Coordinate change listings
###
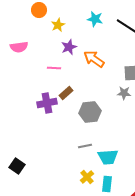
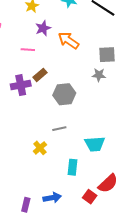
cyan trapezoid: (108, 157) -> (95, 144), moved
yellow cross: (87, 177) -> (40, 148), moved
cyan rectangle: (107, 184) -> (72, 167), moved

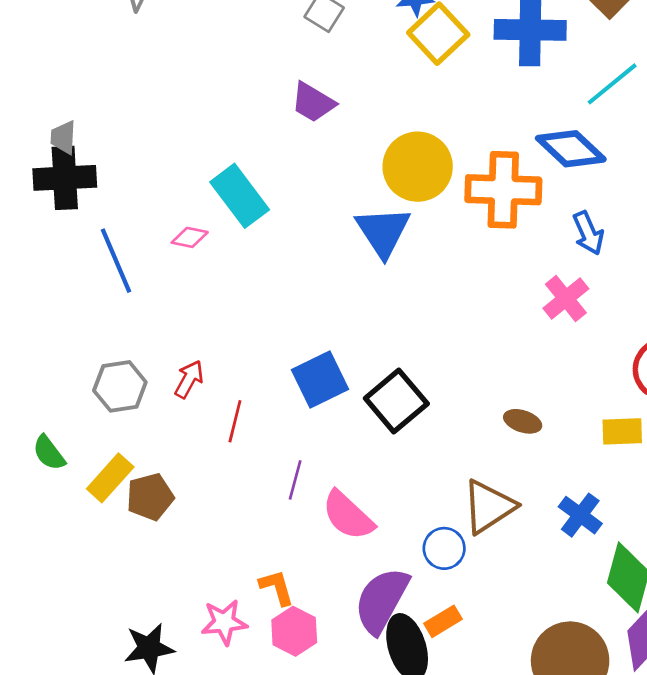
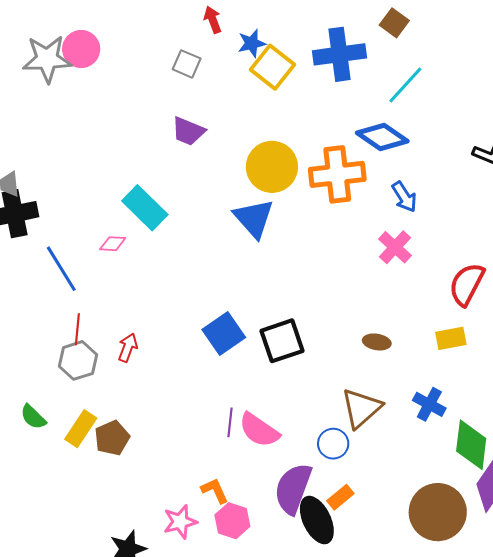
black square: (396, 401) -> (282, 341), turned 30
red line: (235, 421) -> (77, 329), moved
purple line: (295, 480) -> (230, 422), moved

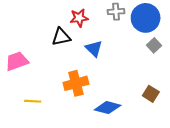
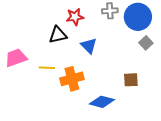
brown square: (151, 94) -> (131, 80), moved, turned -35
yellow line: (33, 101) -> (47, 68), moved

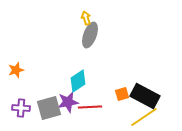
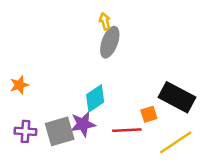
black rectangle: (145, 96) -> (177, 97), moved
red line: (90, 107) -> (127, 130), moved

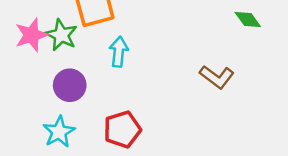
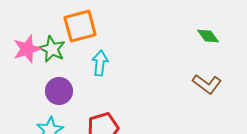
brown L-shape: (217, 77) -> (207, 84), moved

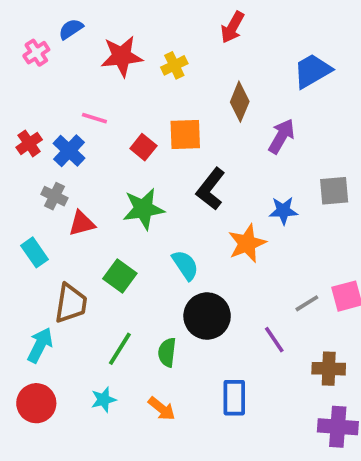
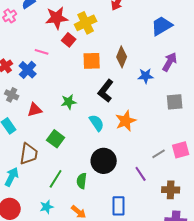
yellow cross: (174, 65) -> (86, 23), size x1.5
brown diamond: (240, 102) -> (122, 57), moved
purple arrow: (281, 136) -> (170, 62), moved
red square: (143, 147) -> (69, 40), moved
gray square: (334, 191) -> (175, 102), moved
gray cross: (54, 196) -> (12, 95), moved
green star: (143, 209) -> (69, 102), size x0.7
blue star: (283, 211) -> (146, 76), moved
cyan semicircle: (185, 265) -> (97, 123), moved

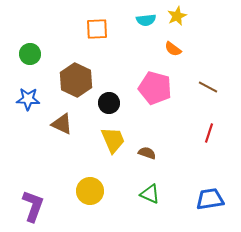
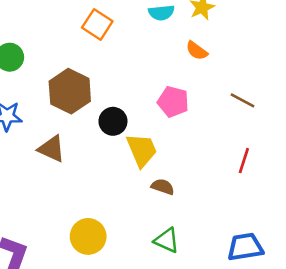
orange square: (97, 29) -> (97, 24), turned 35
pink pentagon: (155, 88) -> (173, 102), size x0.7
yellow trapezoid: (113, 140) -> (142, 150), moved

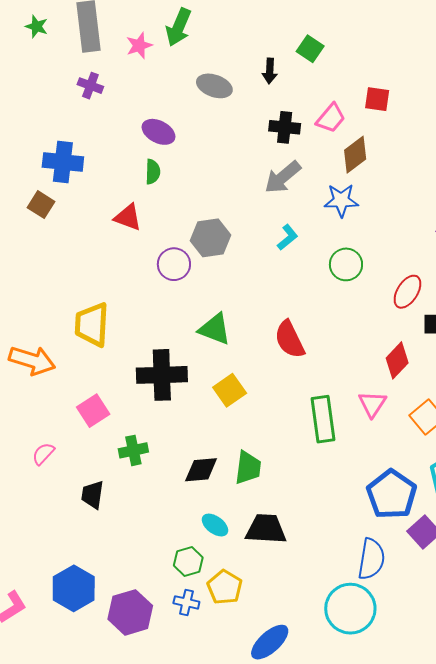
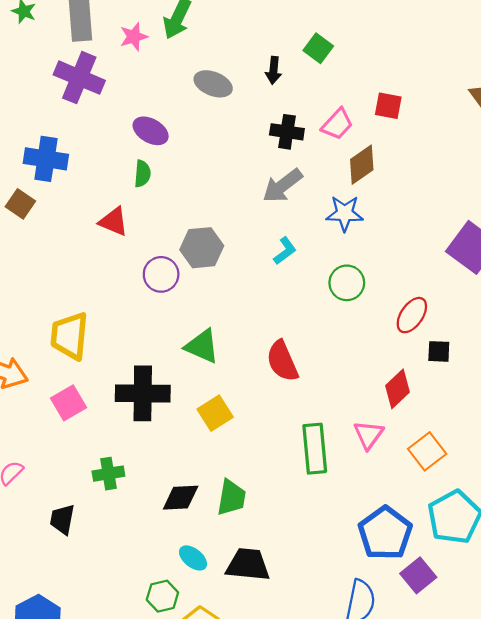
purple cross: (90, 86) -> (79, 78), size x1.8
pink square: (93, 411) -> (69, 403), moved

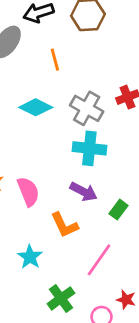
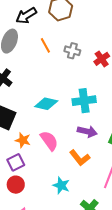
cyan diamond: (36, 107) -> (46, 104), moved
gray cross: (87, 108) -> (72, 51), moved, size x0.7

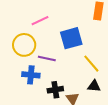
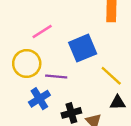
blue cross: (31, 75) -> (39, 99), turned -30

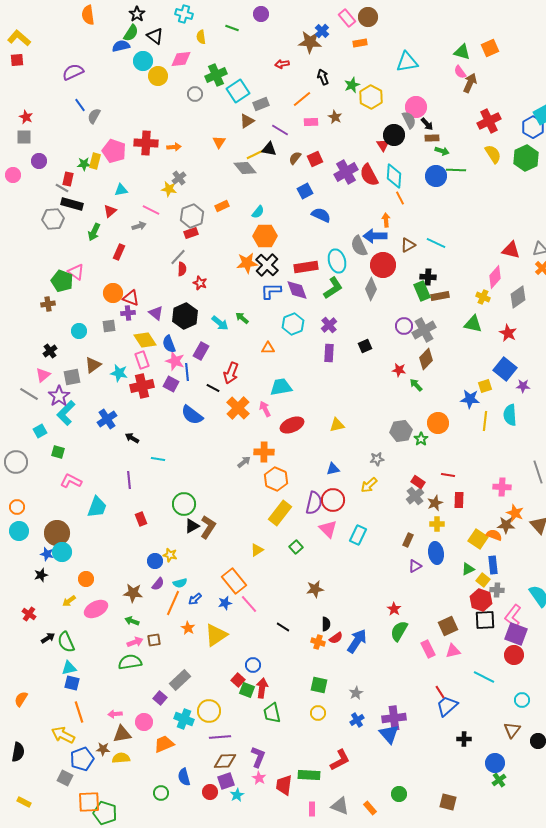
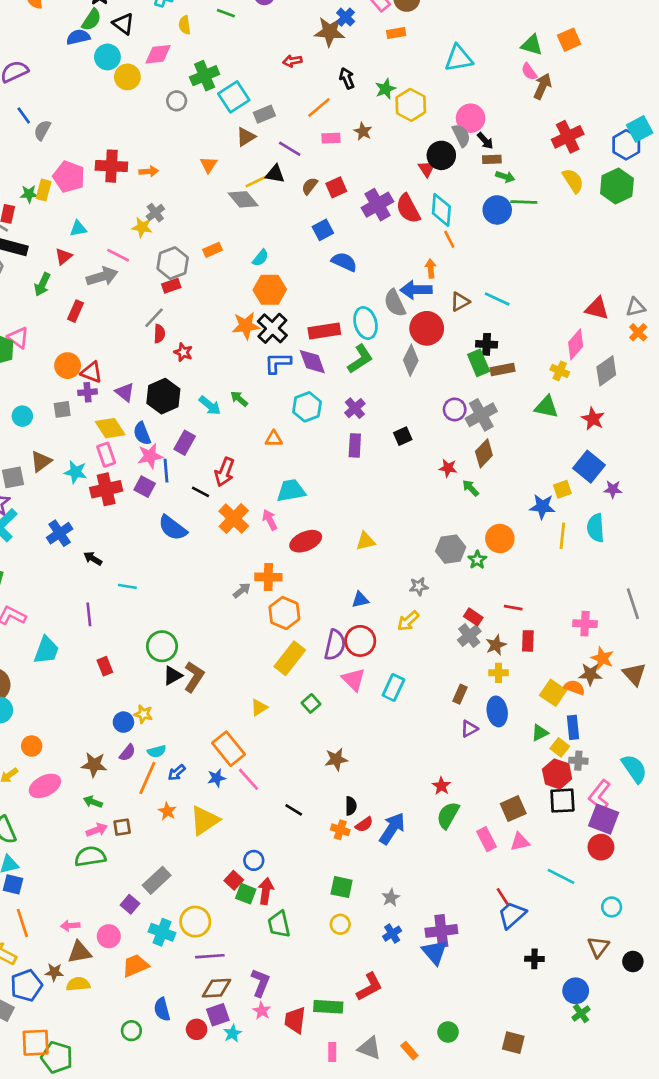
gray arrow: (139, 226) -> (102, 276), size x1.6
pink star: (175, 361) -> (150, 456), turned -30

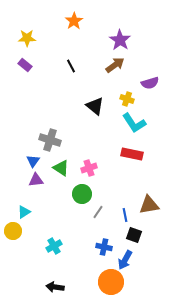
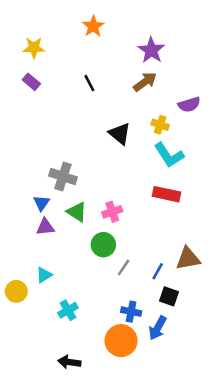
cyan triangle: (24, 212) -> (44, 275), moved
blue line: (125, 215) -> (158, 271), turned 40
orange circle: (111, 282) -> (121, 341), moved

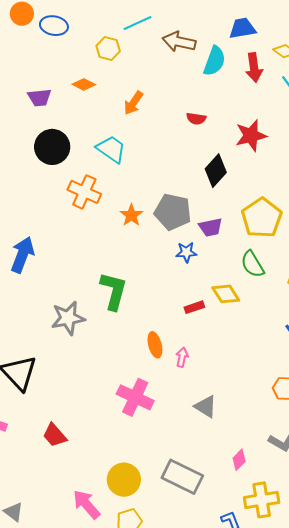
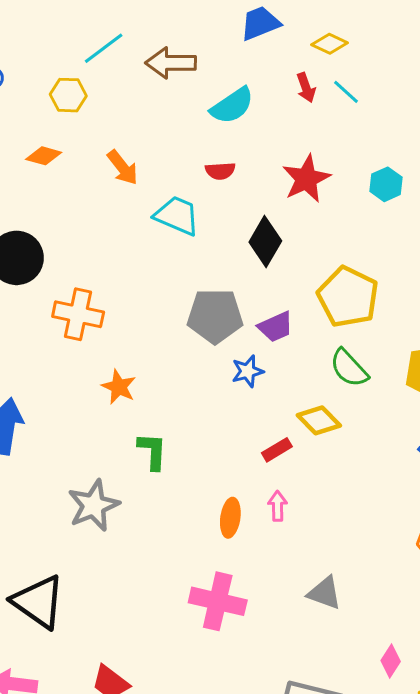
cyan semicircle: (214, 61) -> (232, 106), moved, turned 48
red arrow: (254, 68) -> (306, 88), moved, size x0.7
orange arrow: (133, 103) -> (123, 168), turned -60
cyan trapezoid: (111, 149) -> (177, 216), moved
orange star: (131, 215) -> (119, 387), moved
green L-shape: (114, 291) -> (152, 451), size x0.7
orange ellipse: (155, 345) -> (230, 518), turned 35
pink arrow: (182, 357) -> (278, 506), moved

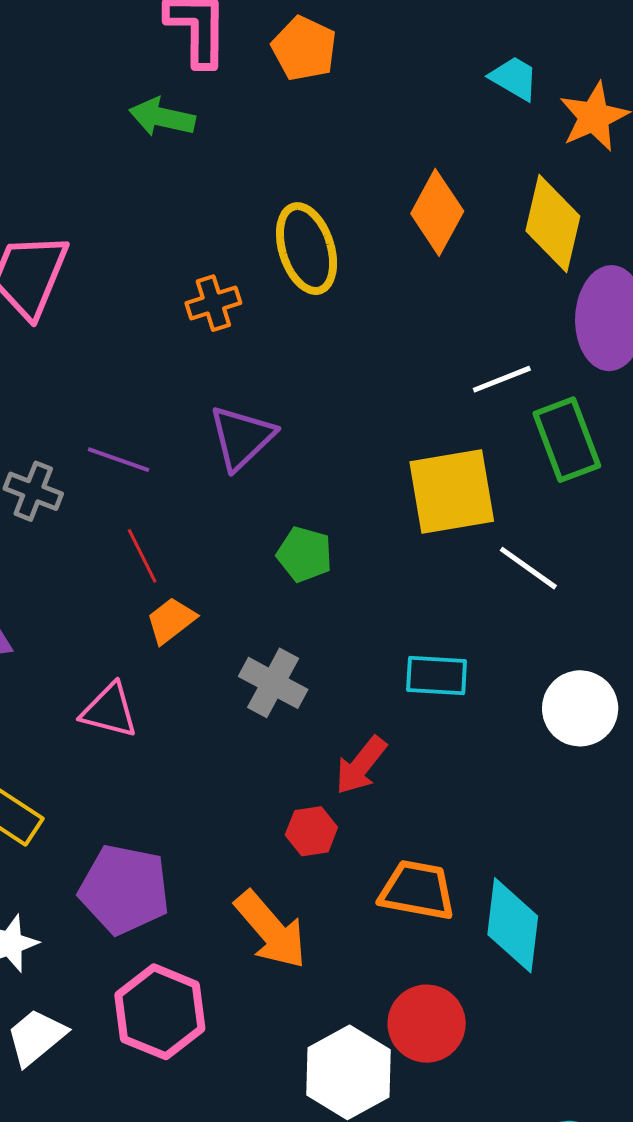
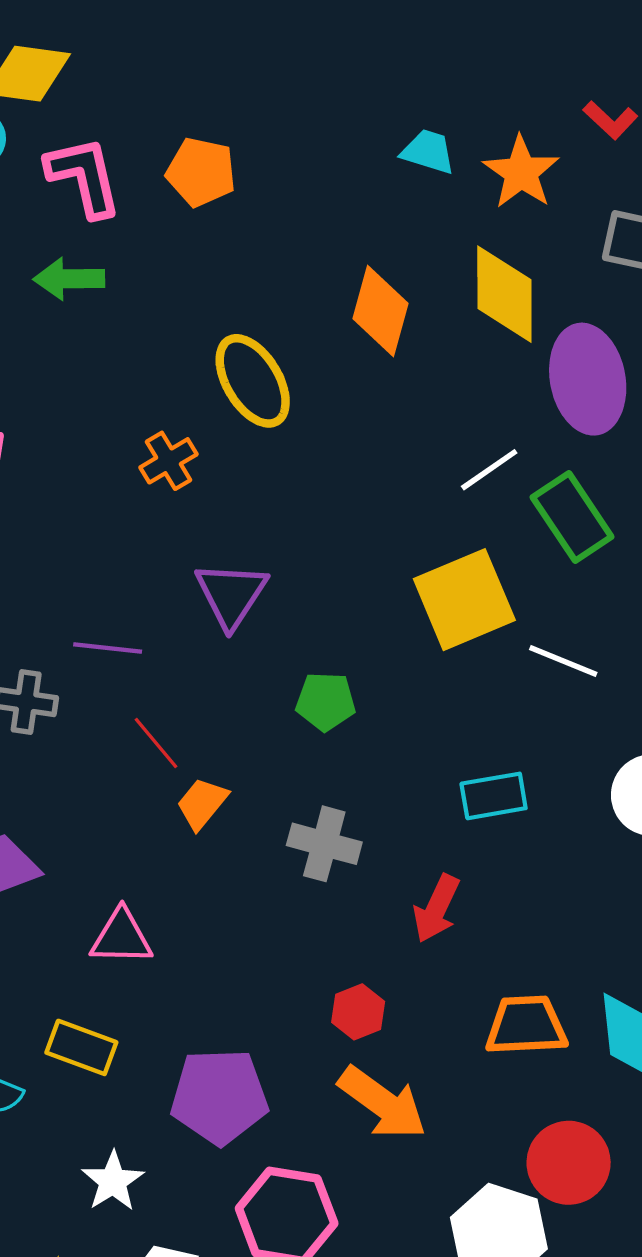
pink triangle: (109, 711) -> (121, 937), moved
red hexagon: (311, 831) -> (358, 1012), moved

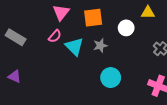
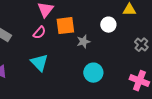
orange square: (93, 18) -> (65, 26), moved
cyan triangle: (74, 47) -> (39, 63), moved

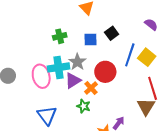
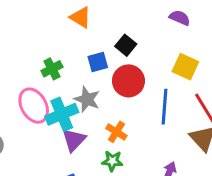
blue line: (130, 55) -> (165, 107), moved
red circle: (105, 72) -> (128, 81), moved
pink ellipse: (41, 76) -> (34, 106), moved
purple triangle: (73, 81) -> (74, 140), moved

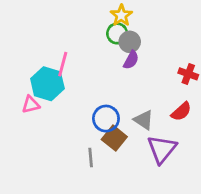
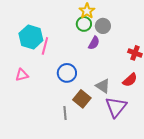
gray circle: (130, 42) -> (103, 26), moved
cyan hexagon: (47, 84) -> (31, 37), moved
blue circle: (106, 119) -> (67, 73), moved

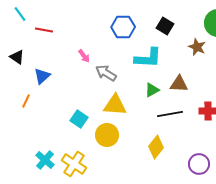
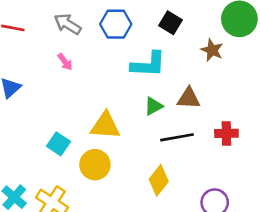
gray arrow: (106, 73) -> (68, 24), moved

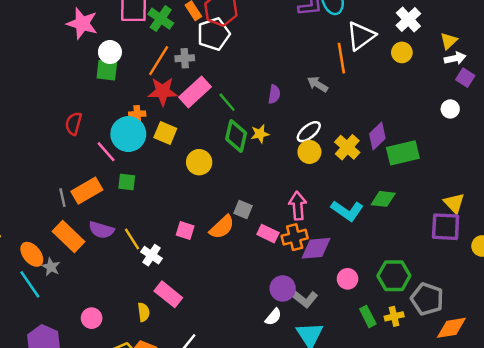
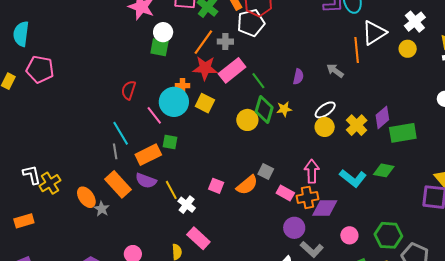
yellow circle: (199, 162) -> (247, 120), moved
orange rectangle: (87, 191) -> (148, 155), moved
cyan line: (30, 284) -> (121, 133), moved
purple circle: (283, 288) -> (294, 228), moved

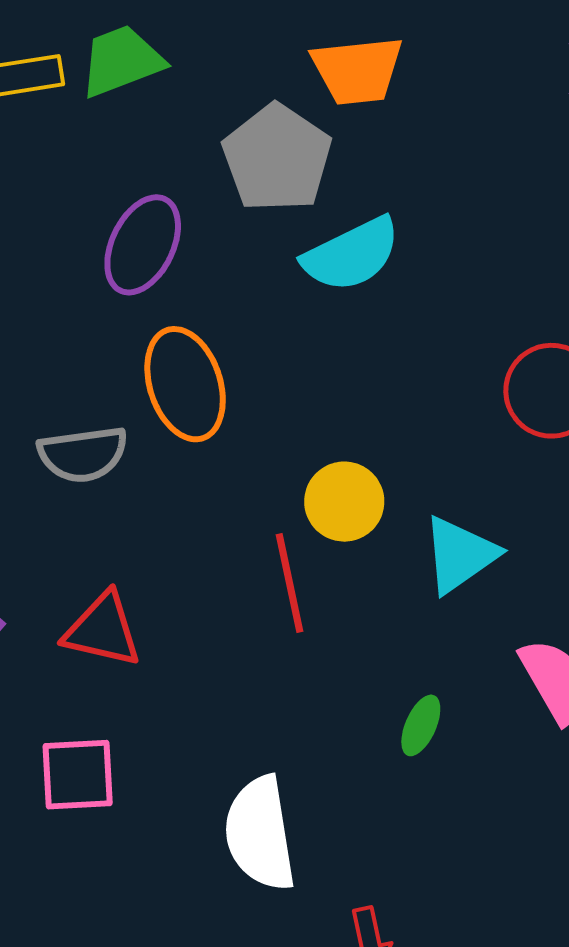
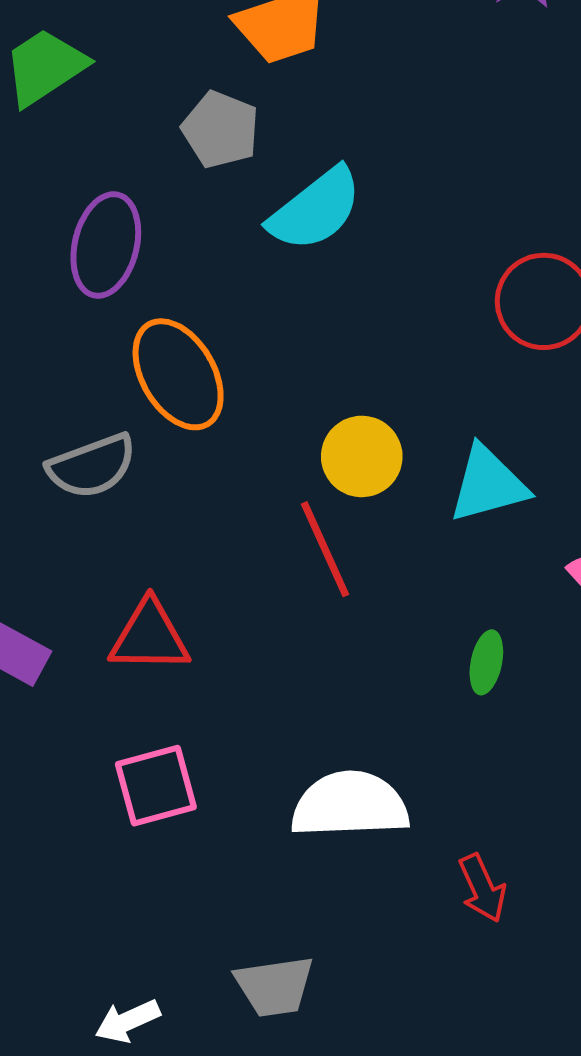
gray pentagon: (277, 158) -> (221, 130), size x0.7
cyan triangle: (460, 555) -> (488, 484), turned 32
white semicircle: (260, 833) -> (350, 805), turned 109

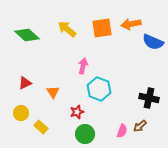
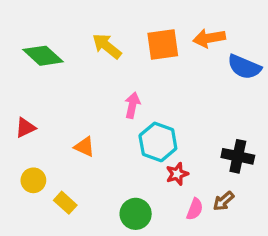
red triangle: (25, 83) -> (25, 128), moved
orange triangle: (53, 92) -> (84, 147), turned -32
red star: (77, 112) -> (177, 174), moved

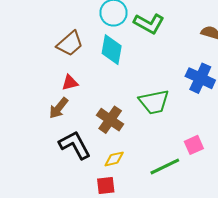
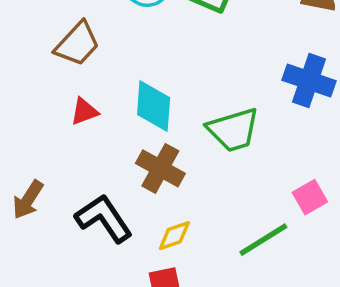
cyan diamond: (112, 50) -> (154, 106), moved
brown arrow: (59, 108) -> (28, 200), moved

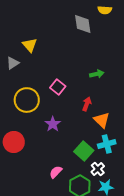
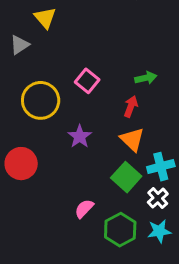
green arrow: (97, 74) -> (146, 78), moved
orange triangle: (102, 120) -> (132, 139), moved
white cross: (98, 169) -> (158, 198), moved

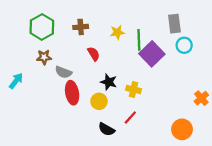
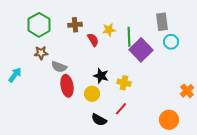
red semicircle: (94, 54) -> (93, 40), moved

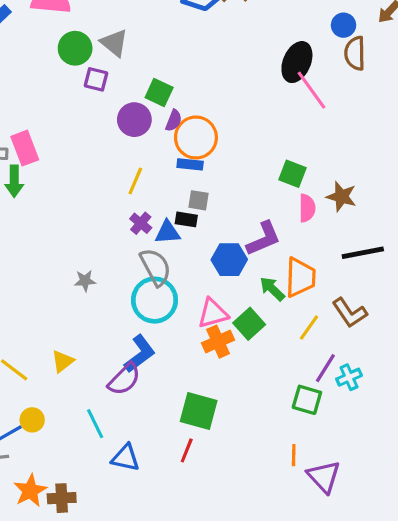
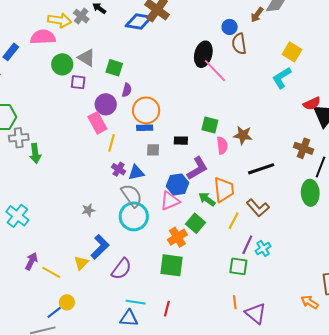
green square: (159, 92) -> (114, 68), moved
purple semicircle: (174, 121) -> (127, 90), moved
pink rectangle: (25, 148) -> (97, 123), moved
black rectangle: (186, 219) -> (181, 141), moved
pink triangle: (213, 313) -> (170, 201), moved
blue L-shape: (140, 354) -> (100, 247), moved
green square: (199, 411) -> (172, 265), moved
cyan line: (95, 424) -> (136, 302), moved, turned -48

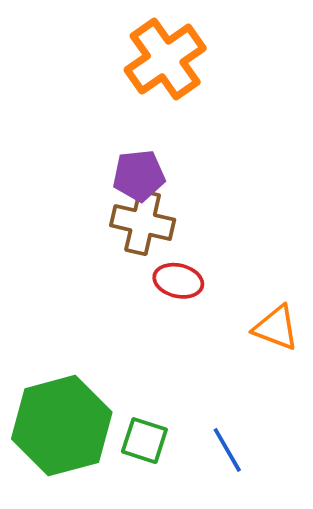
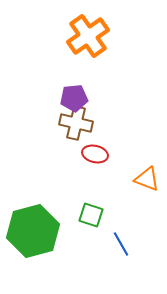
green square: (144, 441) -> (91, 215), moved

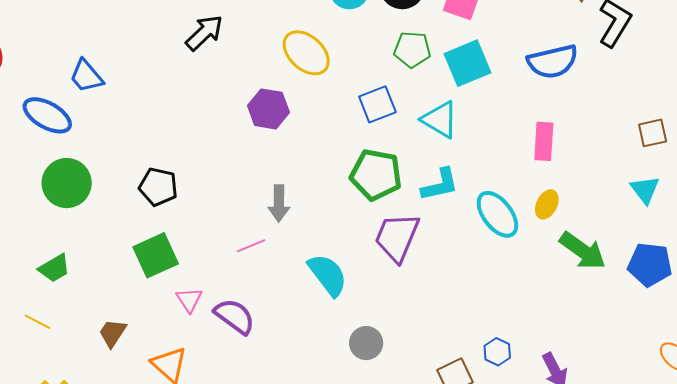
###
_Exercise brief:_
Among the lines above, count those containing "white", and give only the number.

_Response to this task:_
2